Edit tracking data
*** Block opens ***
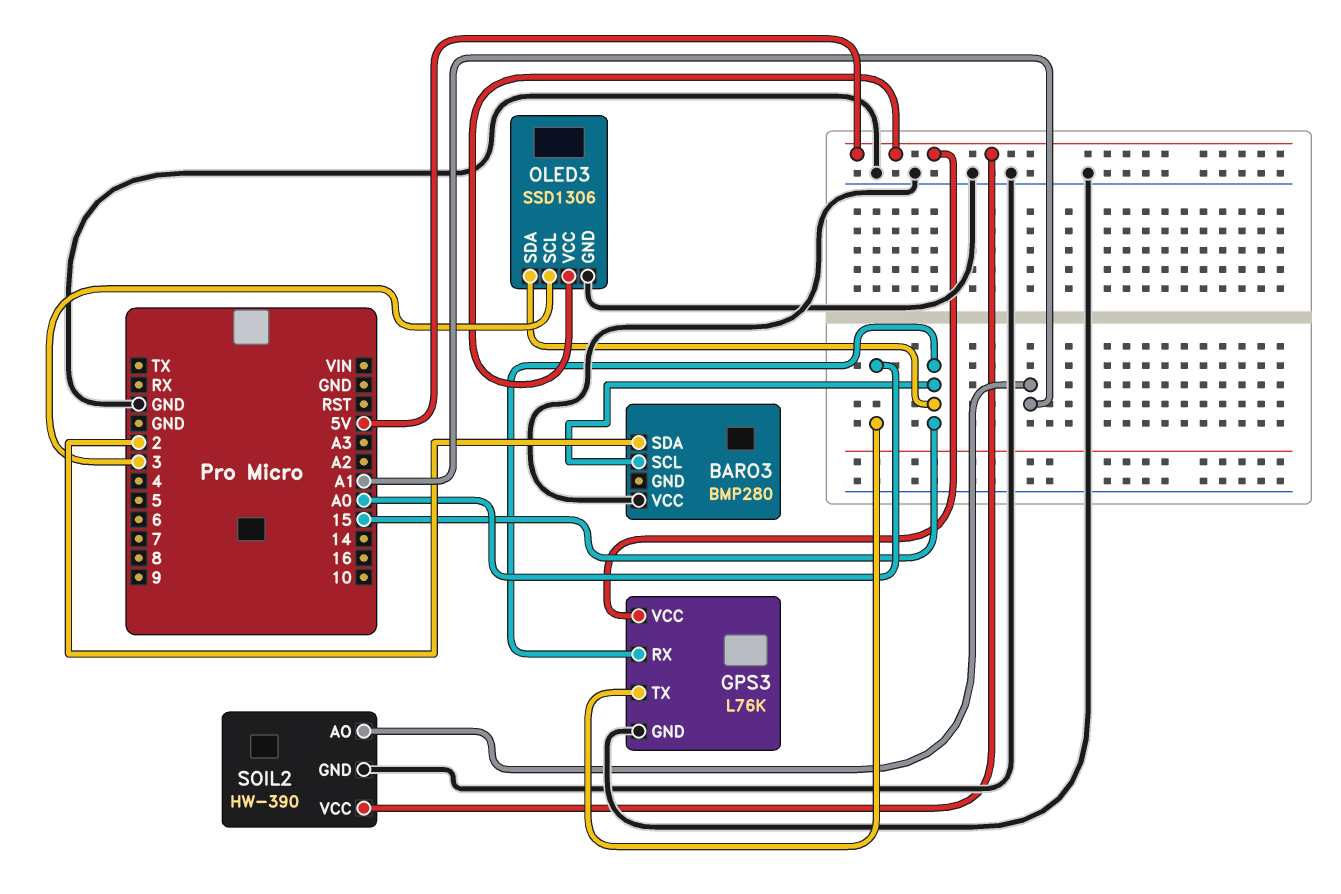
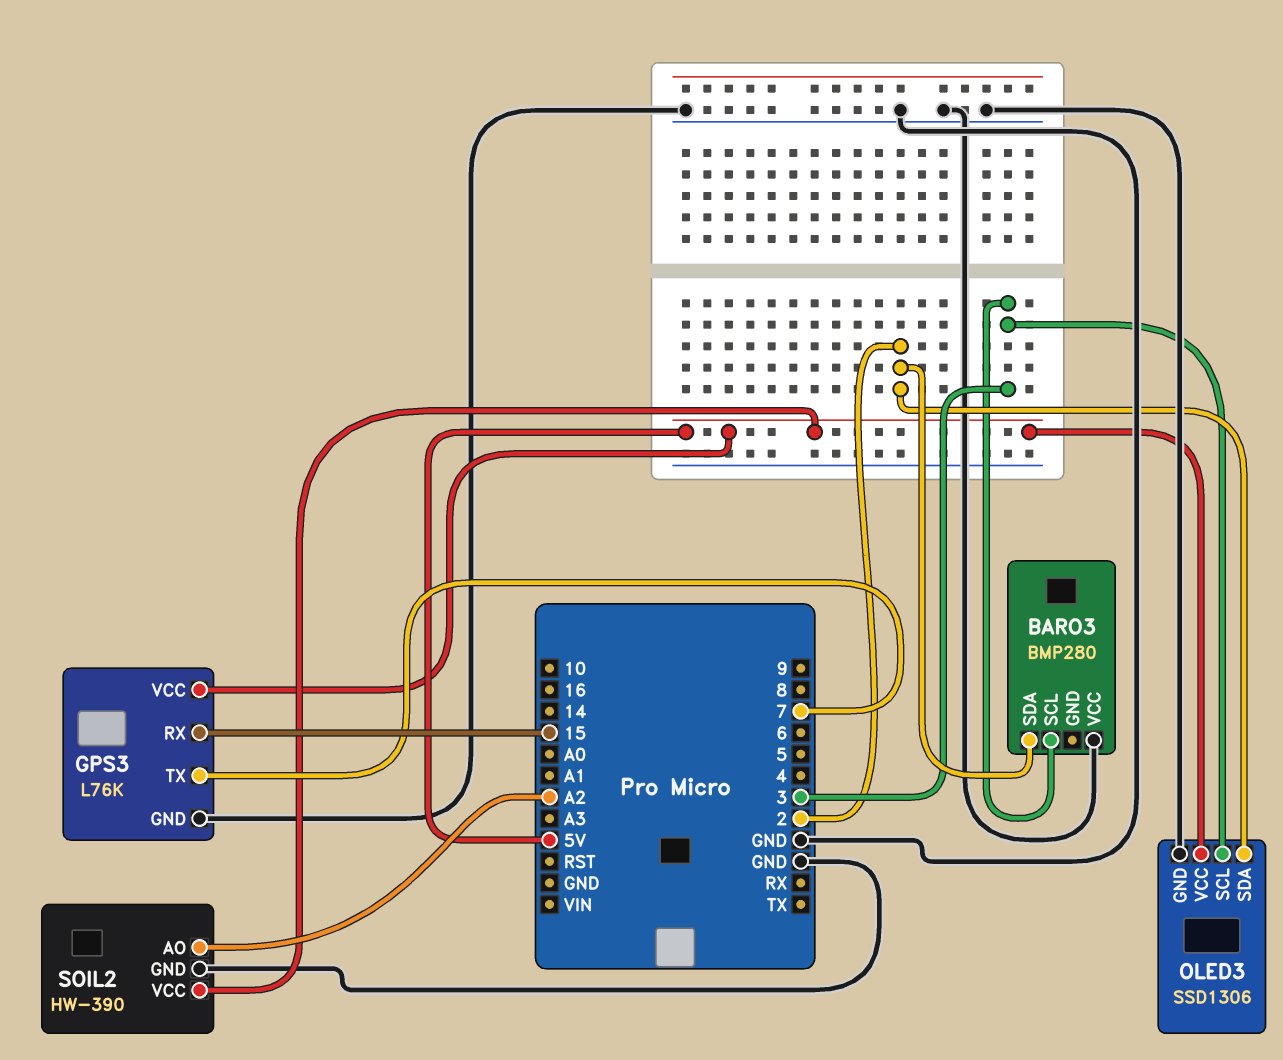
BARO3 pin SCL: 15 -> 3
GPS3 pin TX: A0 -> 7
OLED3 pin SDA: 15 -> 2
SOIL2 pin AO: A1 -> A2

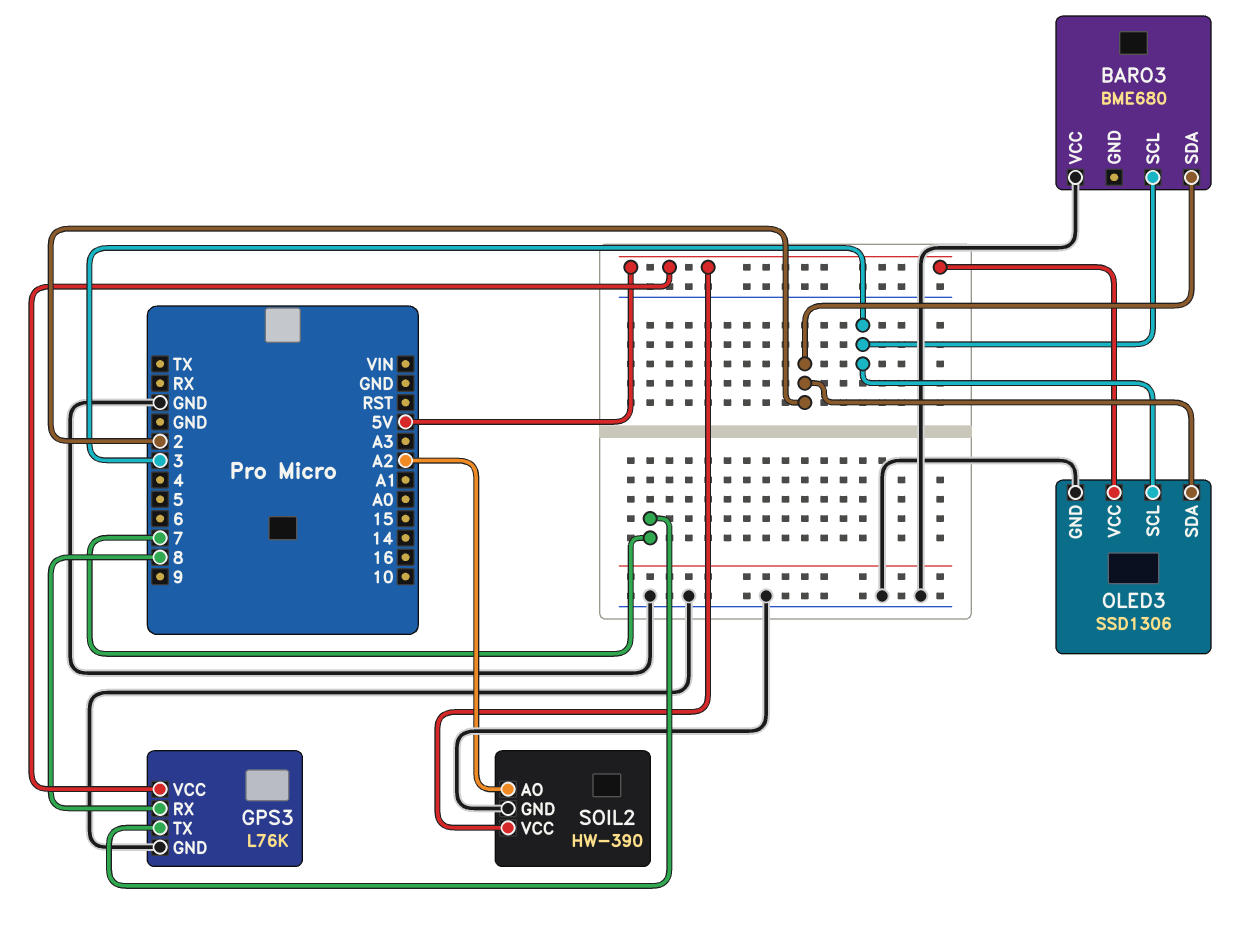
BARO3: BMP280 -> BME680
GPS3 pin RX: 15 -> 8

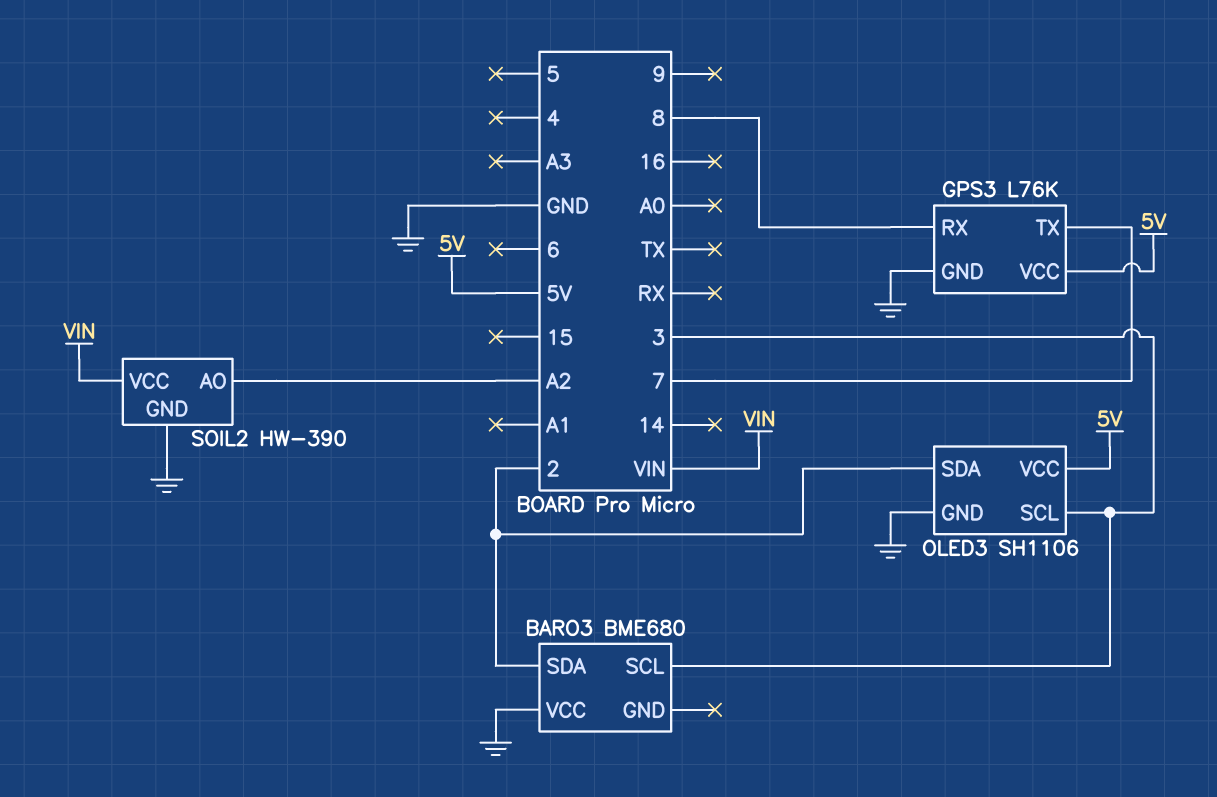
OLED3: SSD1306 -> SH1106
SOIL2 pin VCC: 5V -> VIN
*** Block closes ***
◆ What you need to do ◆
Output the data exactly. Pictures don't belong in the result.

◆ Solution to the problem ◆
BARO3 pin SCL: 15 -> 3
GPS3 pin TX: A0 -> 7
OLED3 pin SDA: 15 -> 2
SOIL2 pin AO: A1 -> A2

BARO3: BMP280 -> BME680
GPS3 pin RX: 15 -> 8

OLED3: SSD1306 -> SH1106
SOIL2 pin VCC: 5V -> VIN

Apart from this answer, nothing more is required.